-- About this exercise --
Your reply should consist of one number: how many lines below contain "shoe".

· · · ·

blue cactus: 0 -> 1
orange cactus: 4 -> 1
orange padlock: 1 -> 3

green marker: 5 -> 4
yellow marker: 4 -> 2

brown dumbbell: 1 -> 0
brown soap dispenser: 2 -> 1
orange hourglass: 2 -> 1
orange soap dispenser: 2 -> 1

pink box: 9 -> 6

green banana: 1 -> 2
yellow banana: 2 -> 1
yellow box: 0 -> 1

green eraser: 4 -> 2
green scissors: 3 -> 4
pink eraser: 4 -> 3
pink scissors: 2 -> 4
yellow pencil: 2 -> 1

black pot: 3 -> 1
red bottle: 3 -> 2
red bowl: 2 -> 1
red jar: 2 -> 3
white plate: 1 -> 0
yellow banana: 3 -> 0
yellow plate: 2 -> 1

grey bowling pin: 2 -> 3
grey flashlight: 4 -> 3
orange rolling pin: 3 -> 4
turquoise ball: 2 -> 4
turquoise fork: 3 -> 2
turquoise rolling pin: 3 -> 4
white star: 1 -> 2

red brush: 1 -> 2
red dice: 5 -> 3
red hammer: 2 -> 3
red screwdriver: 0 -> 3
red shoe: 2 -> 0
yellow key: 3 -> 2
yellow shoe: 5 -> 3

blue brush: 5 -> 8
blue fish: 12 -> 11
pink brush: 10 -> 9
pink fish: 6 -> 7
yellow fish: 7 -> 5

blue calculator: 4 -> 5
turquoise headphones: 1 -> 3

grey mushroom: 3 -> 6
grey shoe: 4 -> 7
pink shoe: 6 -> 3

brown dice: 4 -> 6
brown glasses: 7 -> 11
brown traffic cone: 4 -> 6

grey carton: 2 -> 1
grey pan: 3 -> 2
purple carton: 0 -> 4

· · · ·

-- Response to this exercise --
4